From the first entry to the last, copy everything exactly except the pictures.
[Opening TASK INPUT section]
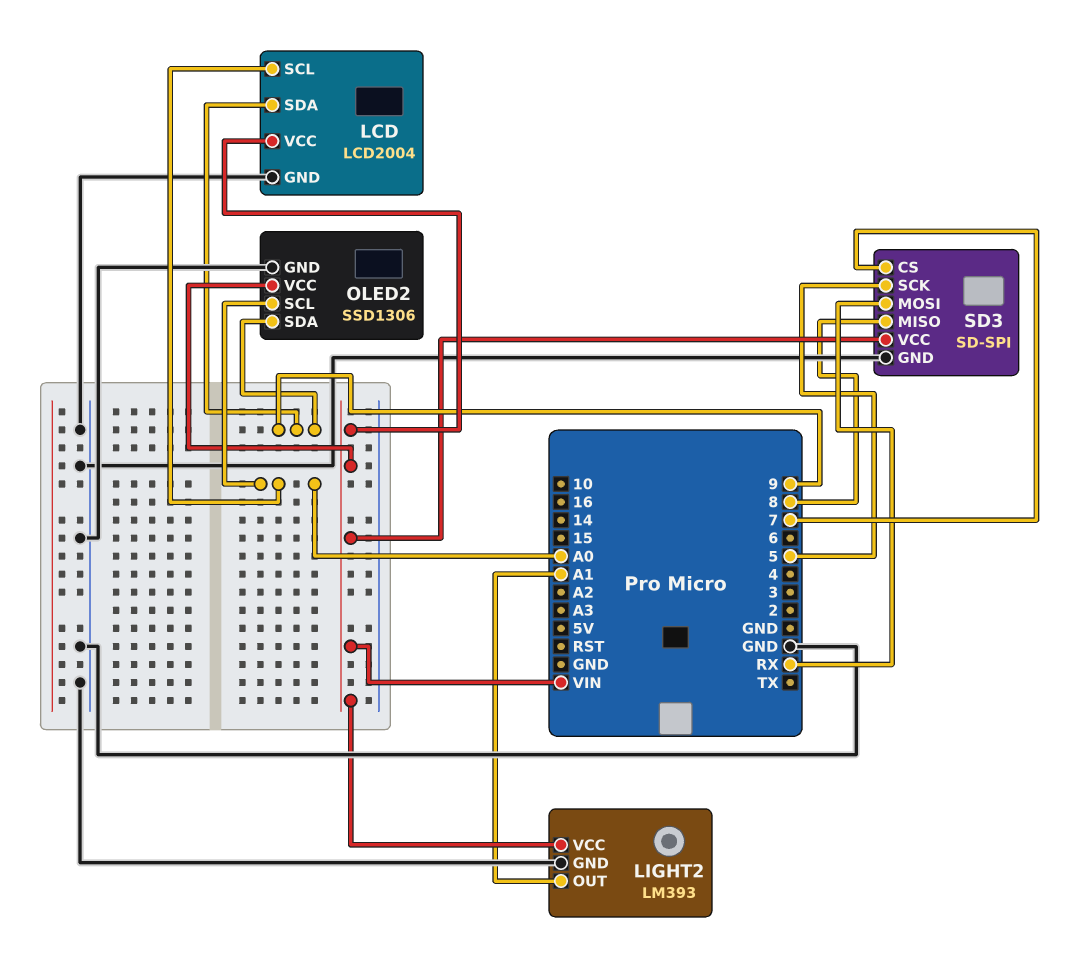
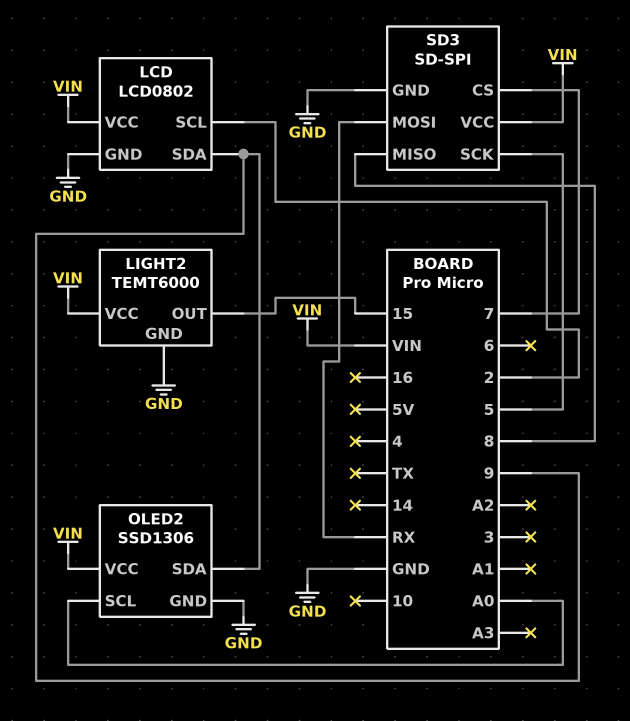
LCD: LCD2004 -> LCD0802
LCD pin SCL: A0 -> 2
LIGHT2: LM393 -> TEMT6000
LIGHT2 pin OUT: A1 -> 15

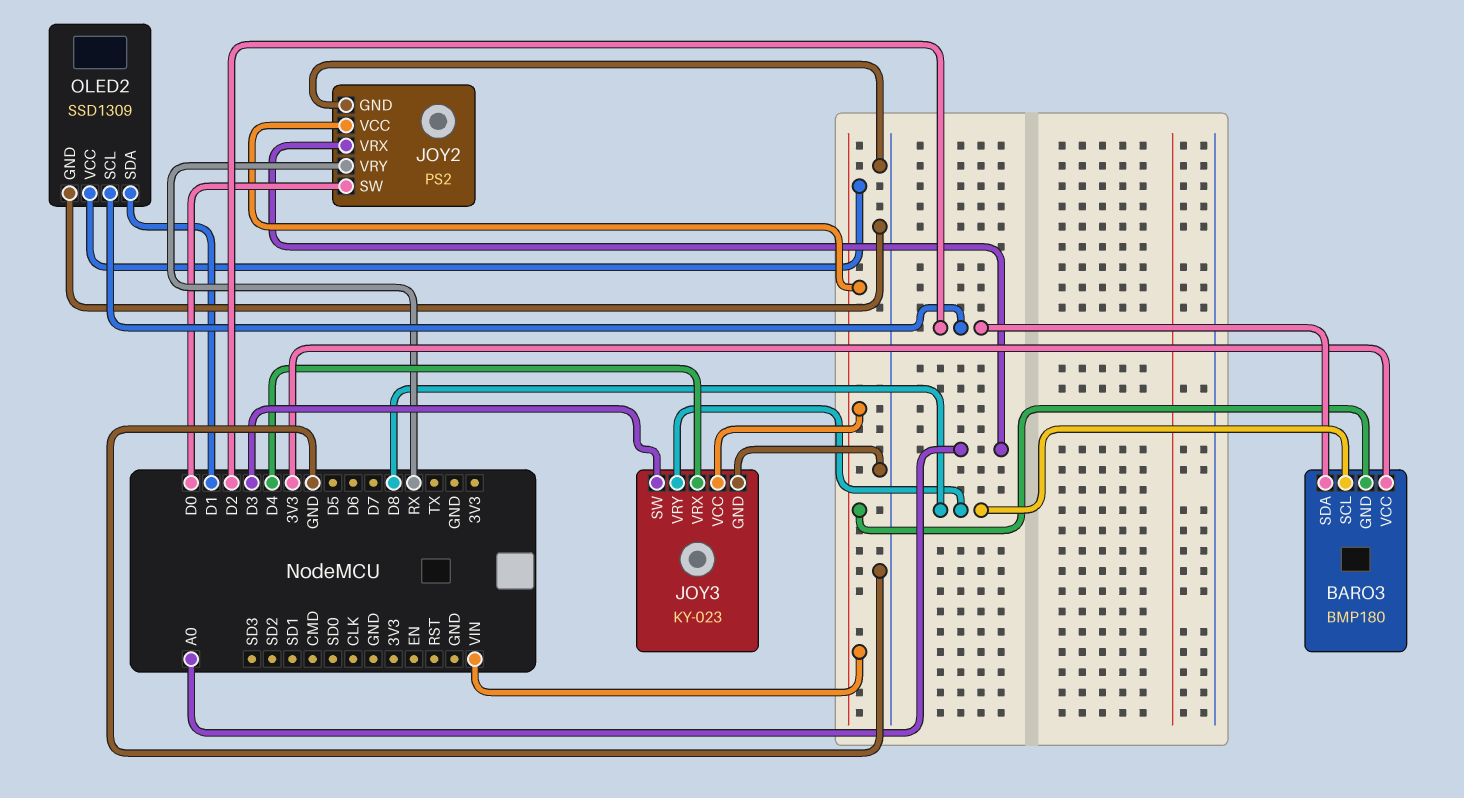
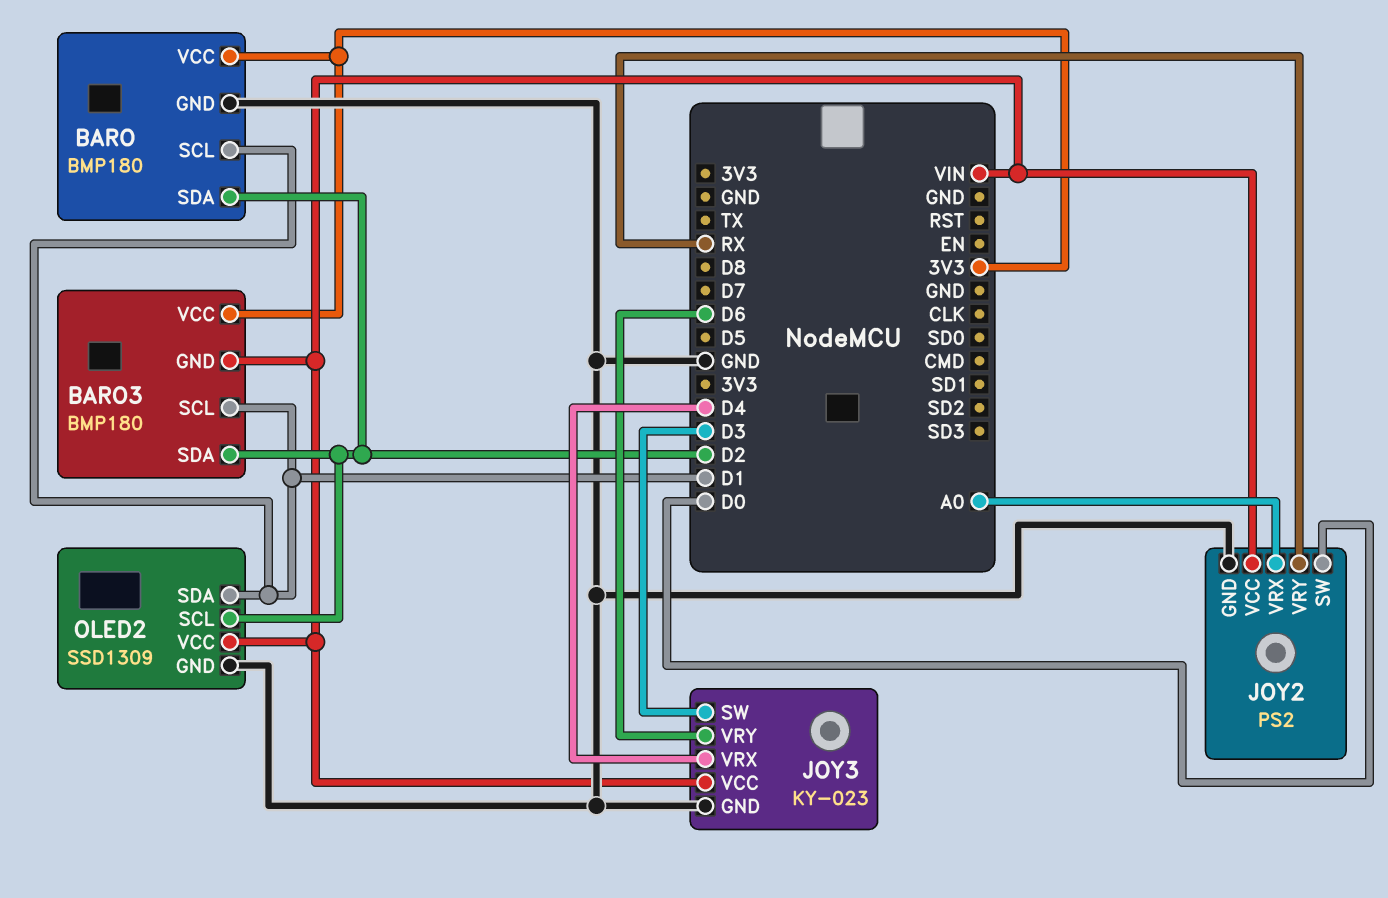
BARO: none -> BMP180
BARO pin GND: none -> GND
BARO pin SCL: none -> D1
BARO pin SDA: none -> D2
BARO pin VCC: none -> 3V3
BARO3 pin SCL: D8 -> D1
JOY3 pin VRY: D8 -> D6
[Closing TASK INPUT section]
SOLUTION:
LCD: LCD2004 -> LCD0802
LCD pin SCL: A0 -> 2
LIGHT2: LM393 -> TEMT6000
LIGHT2 pin OUT: A1 -> 15

BARO: none -> BMP180
BARO pin GND: none -> GND
BARO pin SCL: none -> D1
BARO pin SDA: none -> D2
BARO pin VCC: none -> 3V3
BARO3 pin SCL: D8 -> D1
JOY3 pin VRY: D8 -> D6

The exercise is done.